# What this task involves:
Find "RFID1 pin SCK: D8 -> D0" in the entries below; copy that line through the last, exactly, with no pictures.

[Supplied information — start]

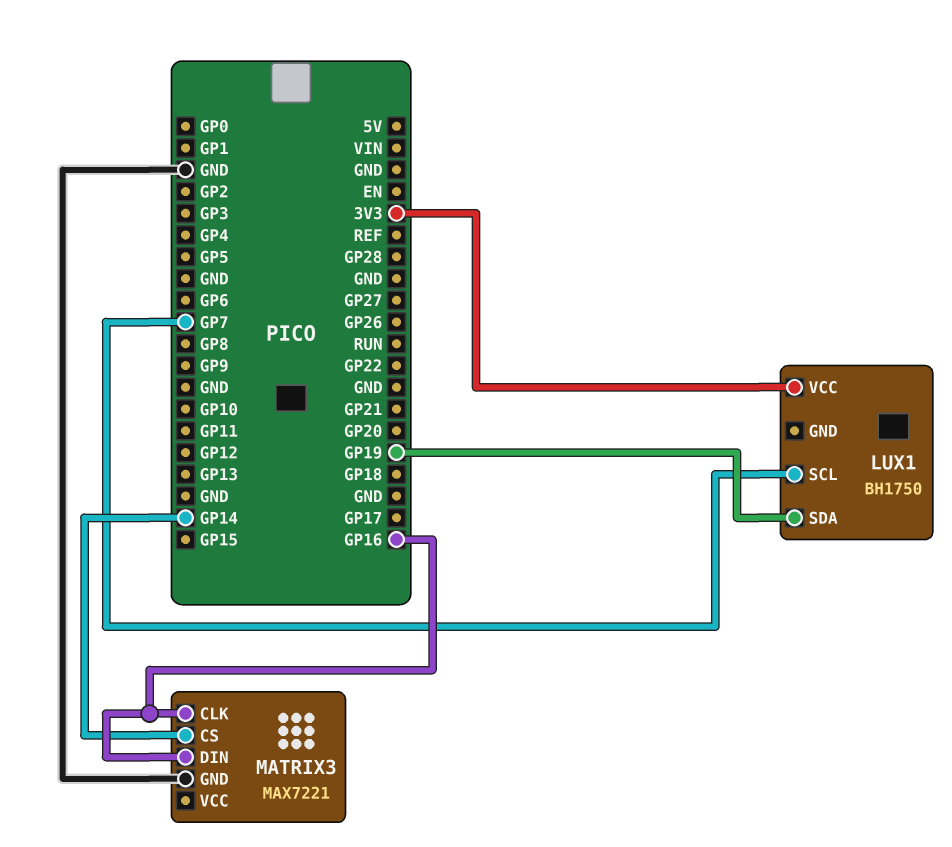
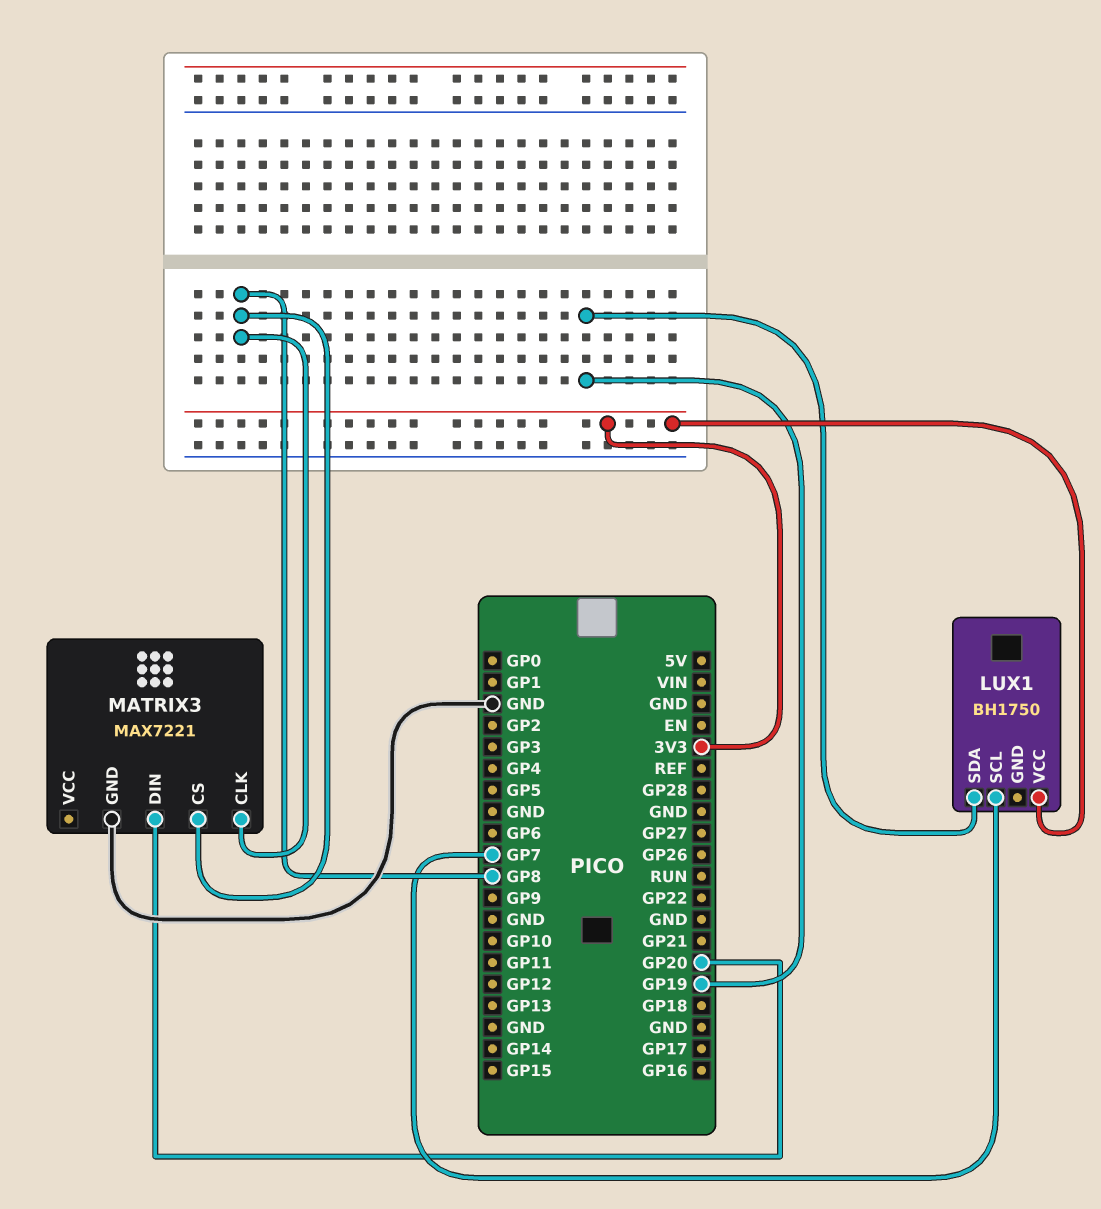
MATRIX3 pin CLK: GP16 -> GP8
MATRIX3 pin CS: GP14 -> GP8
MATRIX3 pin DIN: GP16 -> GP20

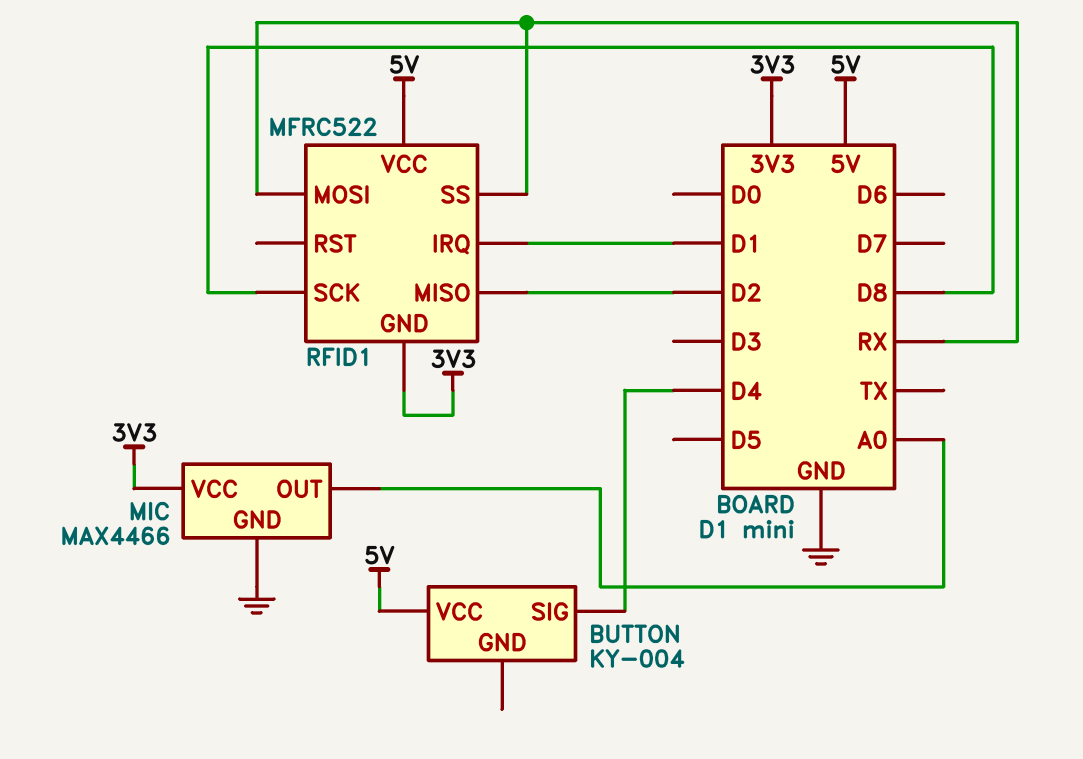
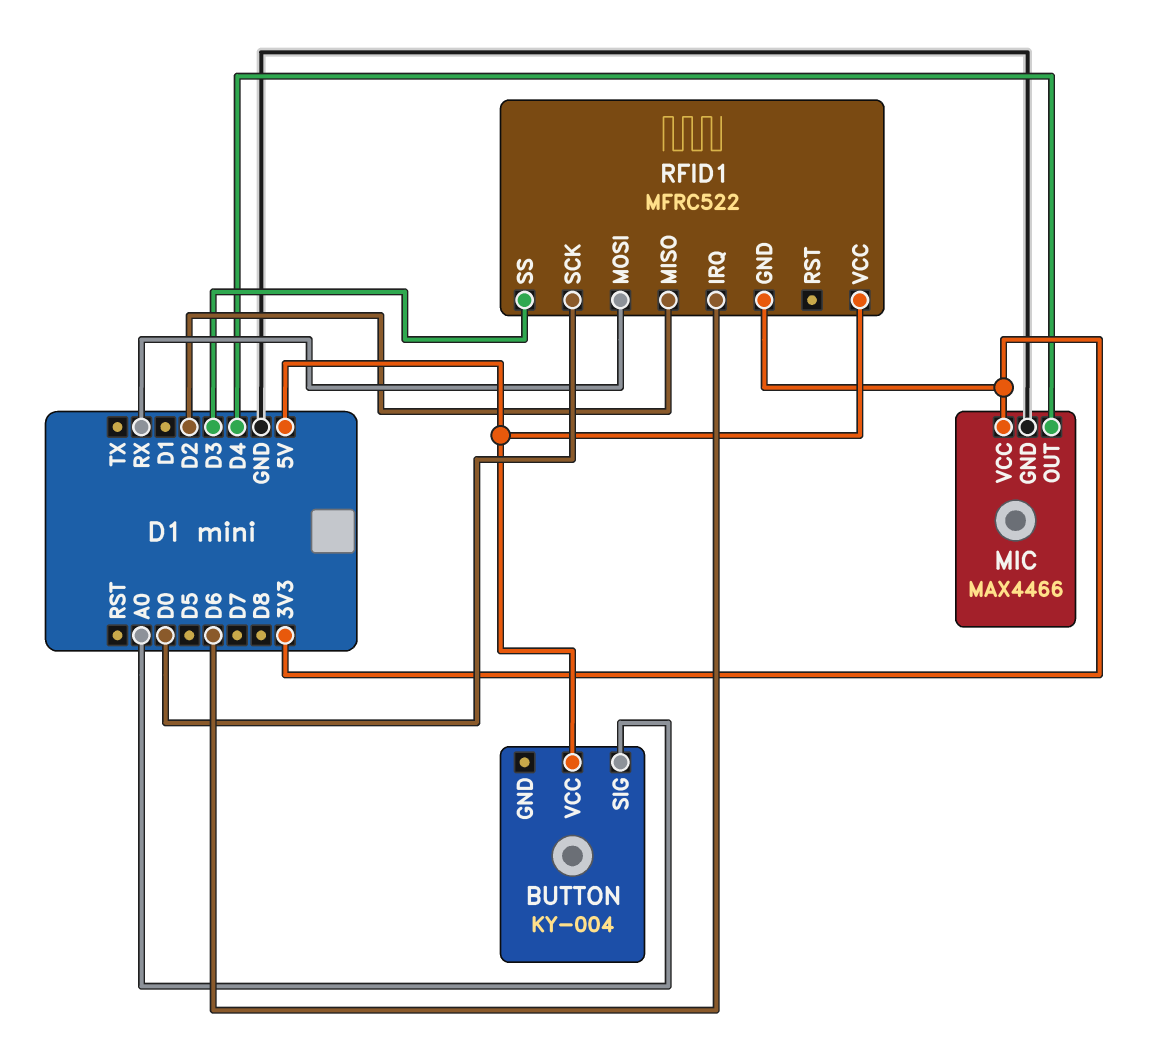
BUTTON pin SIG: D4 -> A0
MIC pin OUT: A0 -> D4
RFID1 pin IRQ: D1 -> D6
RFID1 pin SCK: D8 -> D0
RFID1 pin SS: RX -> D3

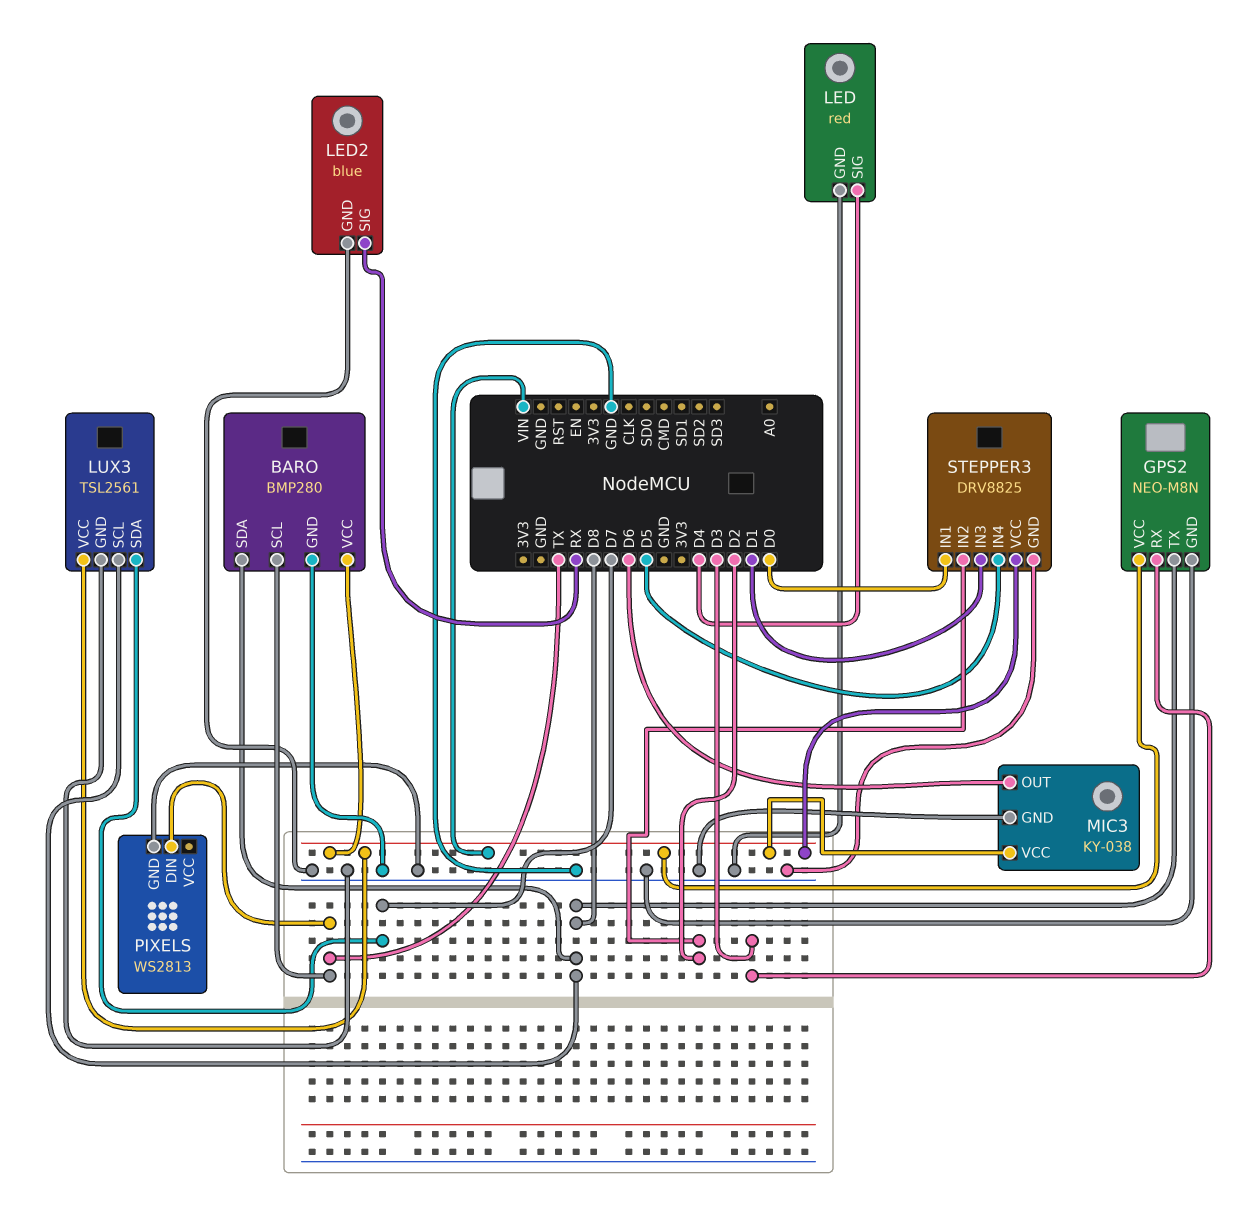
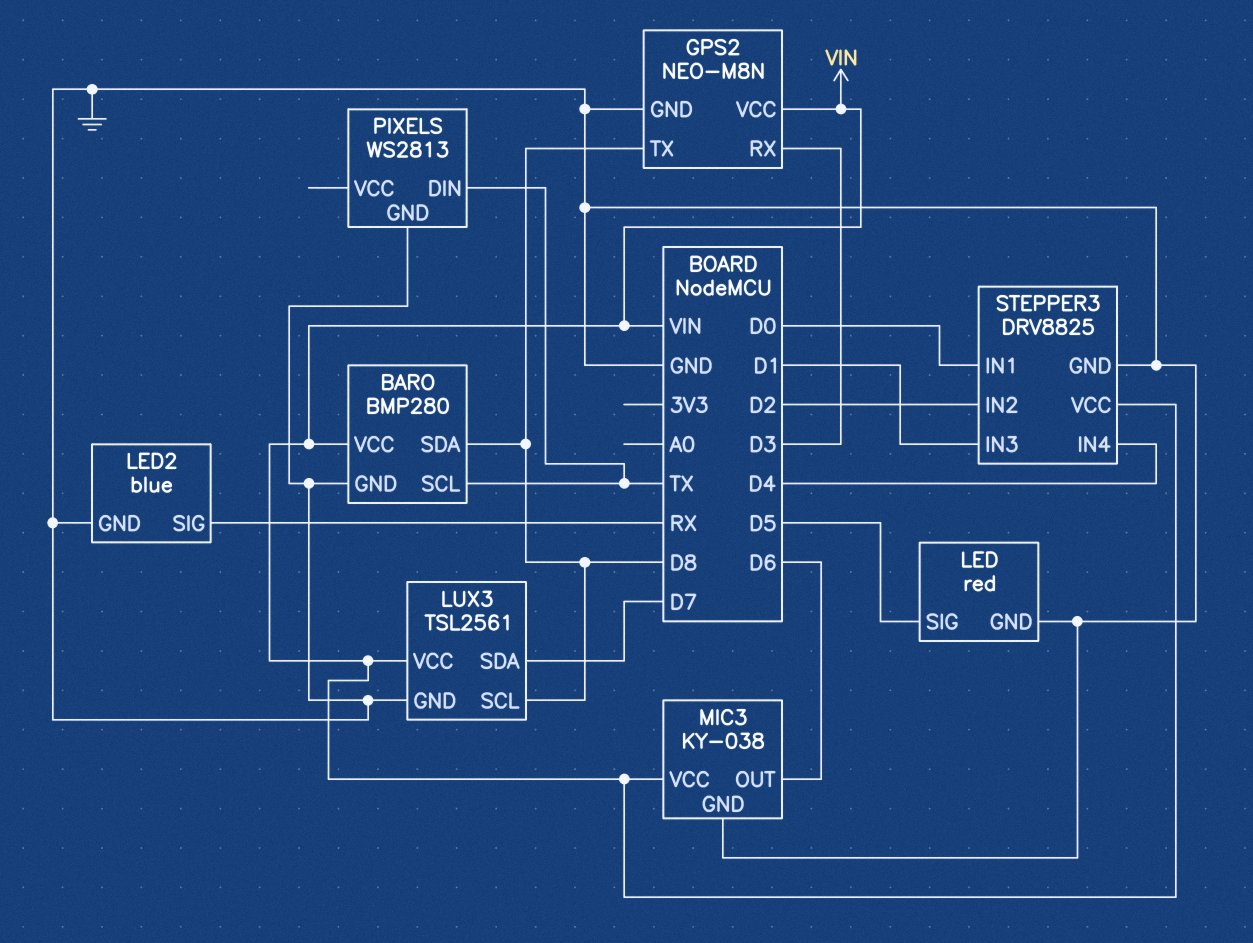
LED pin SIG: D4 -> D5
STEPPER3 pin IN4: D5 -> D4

[Supplied information — finish]

# Answer:
RFID1 pin SCK: D8 -> D0
RFID1 pin SS: RX -> D3

LED pin SIG: D4 -> D5
STEPPER3 pin IN4: D5 -> D4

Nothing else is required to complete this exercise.